EXERCISE GOAL — The listing below should be printed in full and exactly, apart from its images.

COLLECTED MATERIAL —
%%
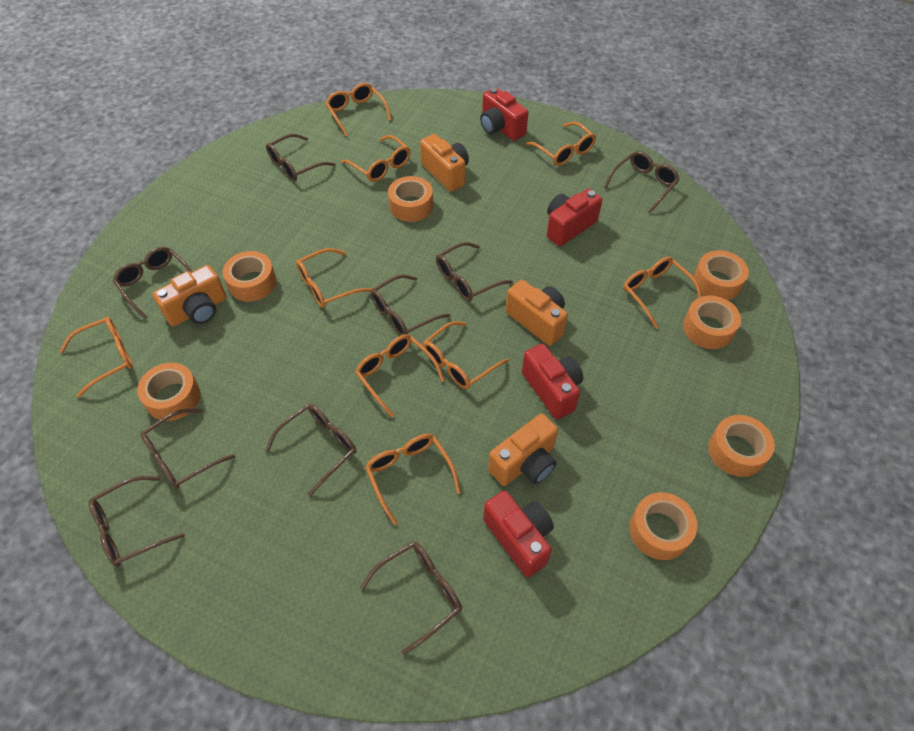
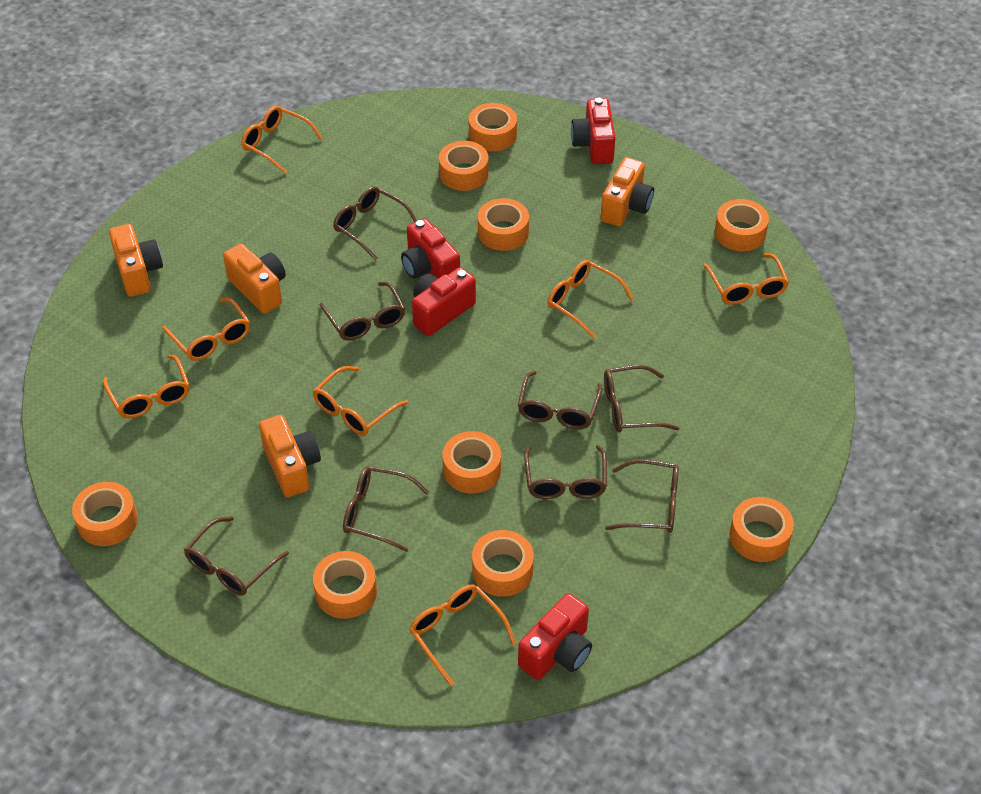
brown glasses: 9 -> 8
orange glasses: 9 -> 7
orange tape: 7 -> 9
%%
SOLUTION —
brown glasses: 9 -> 8
orange glasses: 9 -> 7
orange tape: 7 -> 9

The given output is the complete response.